Action item
Return exactly the lines of the records below, starting at the line that contains "JP1 pin 1: N8 -> AGND" and ending at the line that contains "L1: 2.2uH (N_2, N_6) -> 150uH (N_2, N_6)", with both of those lines kept.
+---+
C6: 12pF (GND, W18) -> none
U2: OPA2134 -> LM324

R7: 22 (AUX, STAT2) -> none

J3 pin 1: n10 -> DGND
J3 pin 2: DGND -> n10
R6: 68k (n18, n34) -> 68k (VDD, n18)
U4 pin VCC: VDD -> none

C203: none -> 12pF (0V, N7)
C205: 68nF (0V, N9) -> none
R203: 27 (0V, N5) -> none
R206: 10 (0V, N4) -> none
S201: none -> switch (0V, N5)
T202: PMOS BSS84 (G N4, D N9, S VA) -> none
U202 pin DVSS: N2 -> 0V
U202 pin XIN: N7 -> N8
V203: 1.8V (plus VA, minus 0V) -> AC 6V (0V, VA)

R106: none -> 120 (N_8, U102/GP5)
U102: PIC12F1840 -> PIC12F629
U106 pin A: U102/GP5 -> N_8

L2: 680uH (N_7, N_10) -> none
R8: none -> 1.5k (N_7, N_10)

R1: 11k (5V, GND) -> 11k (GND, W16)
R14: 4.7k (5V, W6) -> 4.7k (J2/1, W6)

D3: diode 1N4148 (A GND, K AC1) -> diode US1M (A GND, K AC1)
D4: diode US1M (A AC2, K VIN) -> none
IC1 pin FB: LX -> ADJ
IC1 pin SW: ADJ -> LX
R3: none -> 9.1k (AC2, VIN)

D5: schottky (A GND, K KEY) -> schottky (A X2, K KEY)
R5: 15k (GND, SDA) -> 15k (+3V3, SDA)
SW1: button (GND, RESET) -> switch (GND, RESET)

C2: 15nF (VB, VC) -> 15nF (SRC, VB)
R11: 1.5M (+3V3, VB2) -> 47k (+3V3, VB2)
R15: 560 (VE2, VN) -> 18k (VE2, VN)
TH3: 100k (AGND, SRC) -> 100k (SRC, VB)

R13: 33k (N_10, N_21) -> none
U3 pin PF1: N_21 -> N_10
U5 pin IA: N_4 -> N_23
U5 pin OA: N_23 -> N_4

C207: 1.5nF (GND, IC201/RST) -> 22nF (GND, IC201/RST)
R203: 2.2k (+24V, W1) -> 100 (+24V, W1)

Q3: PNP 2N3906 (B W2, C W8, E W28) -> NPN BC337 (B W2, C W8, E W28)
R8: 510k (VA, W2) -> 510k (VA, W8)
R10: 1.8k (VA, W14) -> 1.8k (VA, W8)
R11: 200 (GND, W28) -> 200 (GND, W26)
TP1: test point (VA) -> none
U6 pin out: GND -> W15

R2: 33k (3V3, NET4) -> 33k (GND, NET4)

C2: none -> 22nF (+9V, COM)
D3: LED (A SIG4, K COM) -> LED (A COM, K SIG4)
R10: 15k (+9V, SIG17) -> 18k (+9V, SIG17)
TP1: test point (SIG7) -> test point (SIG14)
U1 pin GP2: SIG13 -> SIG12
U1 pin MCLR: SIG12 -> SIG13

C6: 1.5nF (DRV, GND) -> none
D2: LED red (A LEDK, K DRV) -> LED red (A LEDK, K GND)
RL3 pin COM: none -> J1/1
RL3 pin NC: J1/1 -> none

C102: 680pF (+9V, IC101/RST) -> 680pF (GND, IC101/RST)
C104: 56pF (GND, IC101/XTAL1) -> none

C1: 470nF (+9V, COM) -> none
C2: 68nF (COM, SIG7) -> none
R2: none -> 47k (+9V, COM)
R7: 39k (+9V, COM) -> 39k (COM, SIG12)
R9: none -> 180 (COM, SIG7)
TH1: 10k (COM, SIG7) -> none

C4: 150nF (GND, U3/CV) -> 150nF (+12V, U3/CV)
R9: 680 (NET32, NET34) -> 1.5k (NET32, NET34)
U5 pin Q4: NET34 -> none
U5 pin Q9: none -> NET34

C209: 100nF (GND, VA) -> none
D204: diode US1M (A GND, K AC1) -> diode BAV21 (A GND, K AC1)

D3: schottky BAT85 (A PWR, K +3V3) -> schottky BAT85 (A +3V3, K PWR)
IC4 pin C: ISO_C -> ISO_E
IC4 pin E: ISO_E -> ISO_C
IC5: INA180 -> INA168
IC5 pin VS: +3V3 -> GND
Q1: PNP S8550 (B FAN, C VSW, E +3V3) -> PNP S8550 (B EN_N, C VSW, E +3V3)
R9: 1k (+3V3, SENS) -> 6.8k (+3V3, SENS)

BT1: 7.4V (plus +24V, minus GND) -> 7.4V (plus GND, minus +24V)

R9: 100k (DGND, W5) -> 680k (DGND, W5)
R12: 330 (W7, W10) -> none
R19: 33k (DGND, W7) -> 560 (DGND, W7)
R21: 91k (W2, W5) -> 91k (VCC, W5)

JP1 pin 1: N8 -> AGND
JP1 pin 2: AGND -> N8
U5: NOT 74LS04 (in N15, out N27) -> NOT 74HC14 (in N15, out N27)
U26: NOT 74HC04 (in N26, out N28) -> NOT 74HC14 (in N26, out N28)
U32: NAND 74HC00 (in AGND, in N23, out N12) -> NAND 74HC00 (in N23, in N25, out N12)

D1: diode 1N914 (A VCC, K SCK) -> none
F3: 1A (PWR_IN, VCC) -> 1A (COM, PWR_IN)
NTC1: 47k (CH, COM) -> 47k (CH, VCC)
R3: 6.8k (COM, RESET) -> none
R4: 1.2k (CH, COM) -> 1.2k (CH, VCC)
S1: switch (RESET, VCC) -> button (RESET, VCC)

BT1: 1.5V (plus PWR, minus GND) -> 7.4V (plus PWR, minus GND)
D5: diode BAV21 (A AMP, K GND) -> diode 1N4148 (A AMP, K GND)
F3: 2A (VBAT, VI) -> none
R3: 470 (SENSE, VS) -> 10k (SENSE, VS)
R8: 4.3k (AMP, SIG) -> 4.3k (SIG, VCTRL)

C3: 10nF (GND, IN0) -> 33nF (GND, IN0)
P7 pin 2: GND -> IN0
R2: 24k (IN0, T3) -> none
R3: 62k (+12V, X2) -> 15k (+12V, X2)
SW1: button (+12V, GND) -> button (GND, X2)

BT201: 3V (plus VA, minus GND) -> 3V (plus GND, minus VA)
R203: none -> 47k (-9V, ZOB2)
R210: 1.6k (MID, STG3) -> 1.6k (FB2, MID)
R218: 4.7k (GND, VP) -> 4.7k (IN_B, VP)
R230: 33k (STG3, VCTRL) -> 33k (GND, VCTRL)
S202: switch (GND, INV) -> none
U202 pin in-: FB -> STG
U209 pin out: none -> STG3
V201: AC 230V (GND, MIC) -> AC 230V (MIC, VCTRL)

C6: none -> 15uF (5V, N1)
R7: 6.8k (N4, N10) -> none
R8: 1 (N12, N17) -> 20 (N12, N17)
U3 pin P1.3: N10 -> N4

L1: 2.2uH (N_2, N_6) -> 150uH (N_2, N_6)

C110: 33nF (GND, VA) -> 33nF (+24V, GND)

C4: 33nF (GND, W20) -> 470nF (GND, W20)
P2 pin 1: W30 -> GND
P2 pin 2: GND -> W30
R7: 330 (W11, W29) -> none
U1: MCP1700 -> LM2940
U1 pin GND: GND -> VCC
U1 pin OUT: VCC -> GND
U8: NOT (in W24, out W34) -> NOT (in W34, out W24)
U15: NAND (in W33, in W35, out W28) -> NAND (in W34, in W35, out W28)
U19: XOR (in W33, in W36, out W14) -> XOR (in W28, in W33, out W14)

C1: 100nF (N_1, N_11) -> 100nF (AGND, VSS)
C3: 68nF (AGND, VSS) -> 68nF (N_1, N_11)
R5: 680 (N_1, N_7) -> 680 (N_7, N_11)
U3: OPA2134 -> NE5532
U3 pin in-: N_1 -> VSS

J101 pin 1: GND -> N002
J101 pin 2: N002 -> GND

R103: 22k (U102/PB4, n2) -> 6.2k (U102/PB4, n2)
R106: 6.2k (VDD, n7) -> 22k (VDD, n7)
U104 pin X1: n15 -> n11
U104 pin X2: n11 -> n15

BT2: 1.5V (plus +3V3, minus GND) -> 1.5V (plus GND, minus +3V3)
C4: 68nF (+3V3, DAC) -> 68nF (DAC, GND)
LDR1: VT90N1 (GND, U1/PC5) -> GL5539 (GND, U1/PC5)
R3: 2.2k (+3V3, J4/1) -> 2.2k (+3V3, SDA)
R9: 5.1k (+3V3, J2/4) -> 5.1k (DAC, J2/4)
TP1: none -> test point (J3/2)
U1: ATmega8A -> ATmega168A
+---+
Output for this exercise
JP1 pin 1: N8 -> AGND
JP1 pin 2: AGND -> N8
U5: NOT 74LS04 (in N15, out N27) -> NOT 74HC14 (in N15, out N27)
U26: NOT 74HC04 (in N26, out N28) -> NOT 74HC14 (in N26, out N28)
U32: NAND 74HC00 (in AGND, in N23, out N12) -> NAND 74HC00 (in N23, in N25, out N12)

D1: diode 1N914 (A VCC, K SCK) -> none
F3: 1A (PWR_IN, VCC) -> 1A (COM, PWR_IN)
NTC1: 47k (CH, COM) -> 47k (CH, VCC)
R3: 6.8k (COM, RESET) -> none
R4: 1.2k (CH, COM) -> 1.2k (CH, VCC)
S1: switch (RESET, VCC) -> button (RESET, VCC)

BT1: 1.5V (plus PWR, minus GND) -> 7.4V (plus PWR, minus GND)
D5: diode BAV21 (A AMP, K GND) -> diode 1N4148 (A AMP, K GND)
F3: 2A (VBAT, VI) -> none
R3: 470 (SENSE, VS) -> 10k (SENSE, VS)
R8: 4.3k (AMP, SIG) -> 4.3k (SIG, VCTRL)

C3: 10nF (GND, IN0) -> 33nF (GND, IN0)
P7 pin 2: GND -> IN0
R2: 24k (IN0, T3) -> none
R3: 62k (+12V, X2) -> 15k (+12V, X2)
SW1: button (+12V, GND) -> button (GND, X2)

BT201: 3V (plus VA, minus GND) -> 3V (plus GND, minus VA)
R203: none -> 47k (-9V, ZOB2)
R210: 1.6k (MID, STG3) -> 1.6k (FB2, MID)
R218: 4.7k (GND, VP) -> 4.7k (IN_B, VP)
R230: 33k (STG3, VCTRL) -> 33k (GND, VCTRL)
S202: switch (GND, INV) -> none
U202 pin in-: FB -> STG
U209 pin out: none -> STG3
V201: AC 230V (GND, MIC) -> AC 230V (MIC, VCTRL)

C6: none -> 15uF (5V, N1)
R7: 6.8k (N4, N10) -> none
R8: 1 (N12, N17) -> 20 (N12, N17)
U3 pin P1.3: N10 -> N4

L1: 2.2uH (N_2, N_6) -> 150uH (N_2, N_6)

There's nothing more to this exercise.